__Task prompt__: Take the data below and extract the lines from the one with "green_trophy <293 378>" to the one with "turquoise_nut <244 586>", inclusive, exactly as written.

Start of Data under study

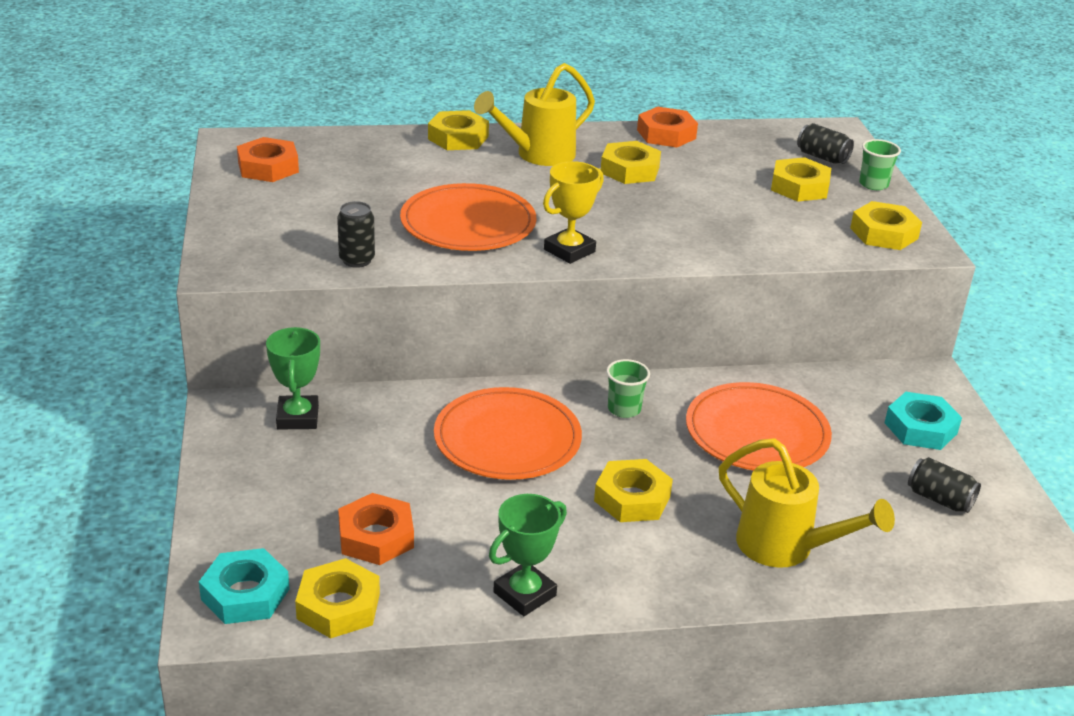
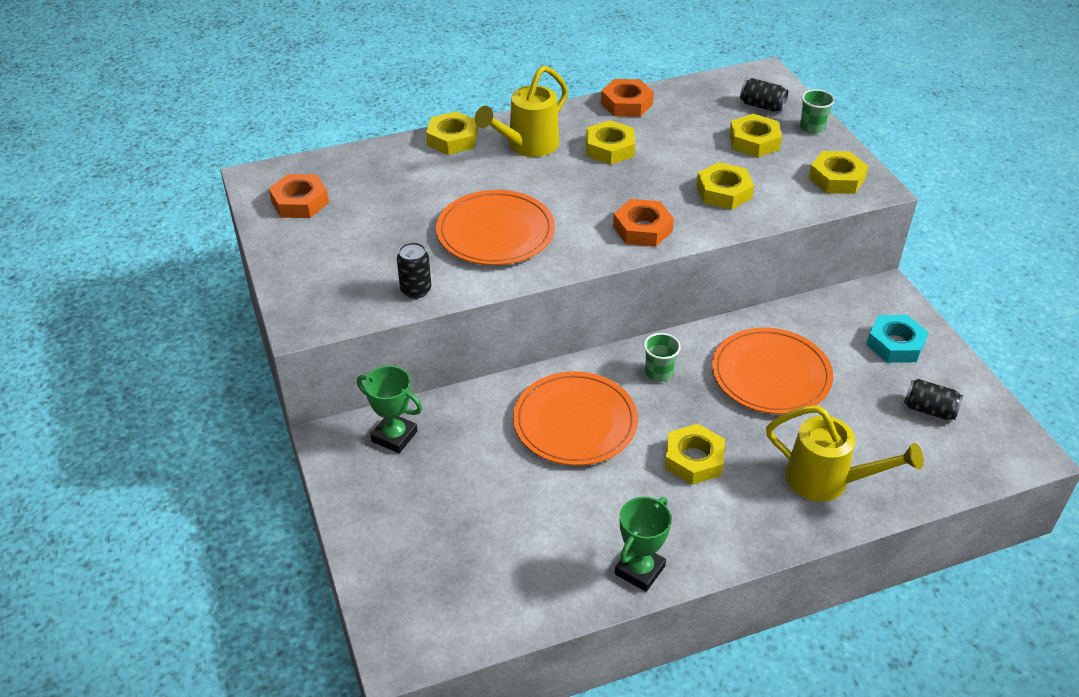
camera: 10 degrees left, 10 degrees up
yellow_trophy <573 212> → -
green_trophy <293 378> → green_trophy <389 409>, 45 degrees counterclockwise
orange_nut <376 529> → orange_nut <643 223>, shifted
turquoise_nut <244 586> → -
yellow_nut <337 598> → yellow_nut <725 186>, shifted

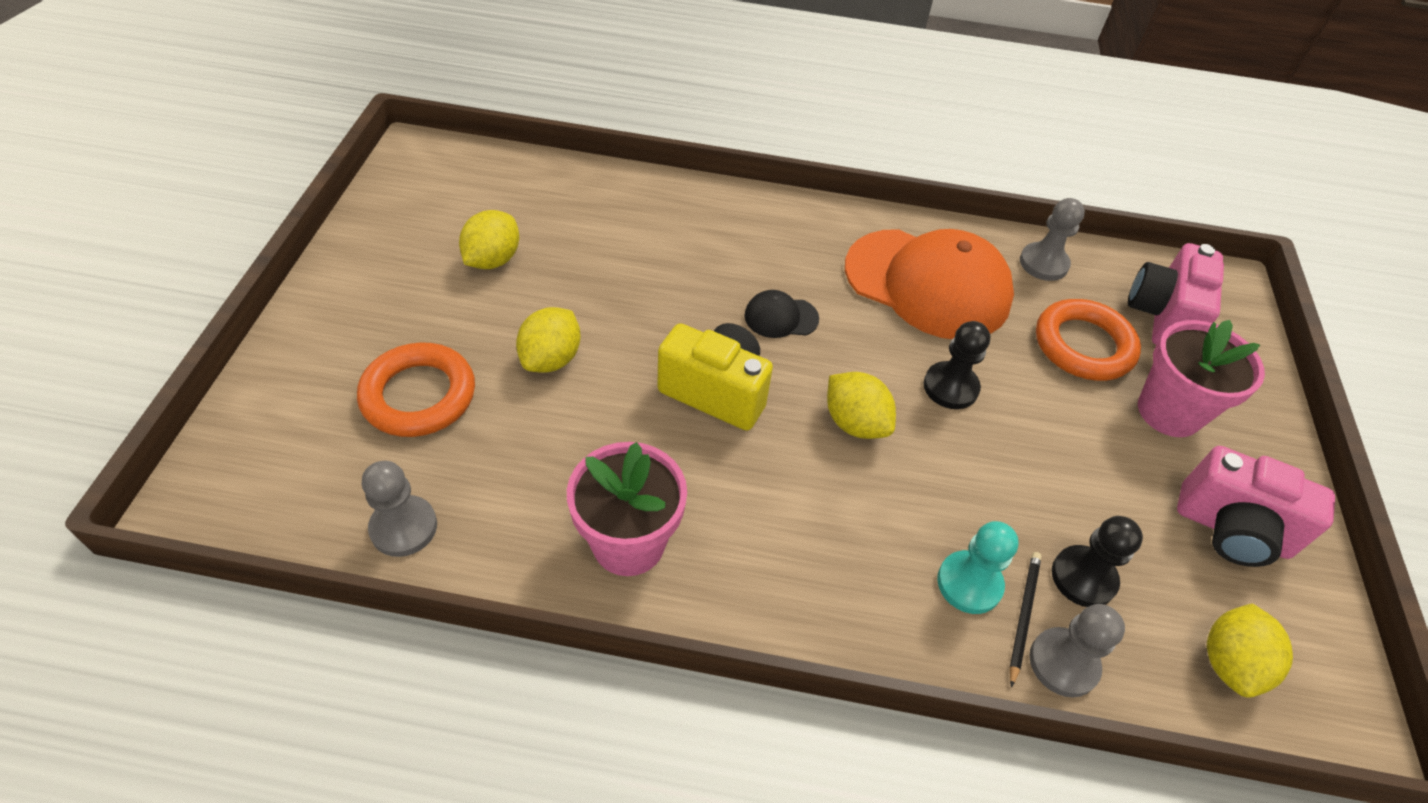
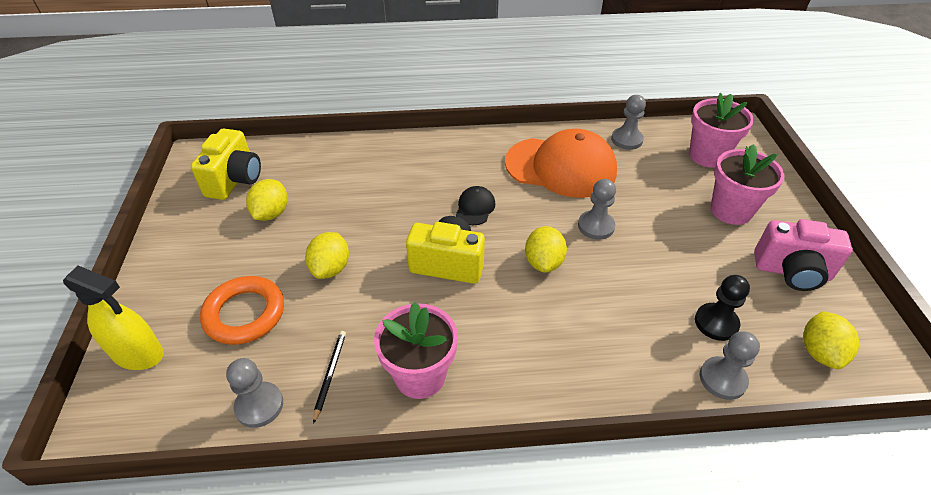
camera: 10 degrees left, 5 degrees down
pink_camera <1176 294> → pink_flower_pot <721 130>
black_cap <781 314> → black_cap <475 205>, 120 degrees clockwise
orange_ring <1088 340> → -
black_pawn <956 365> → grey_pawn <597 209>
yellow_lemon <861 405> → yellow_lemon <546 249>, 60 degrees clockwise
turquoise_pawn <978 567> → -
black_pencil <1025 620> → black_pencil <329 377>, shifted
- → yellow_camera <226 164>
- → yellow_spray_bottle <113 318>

End of Data under study

__Answer area__:
green_trophy <293 378> → green_trophy <389 409>, 45 degrees counterclockwise
orange_nut <376 529> → orange_nut <643 223>, shifted
turquoise_nut <244 586> → -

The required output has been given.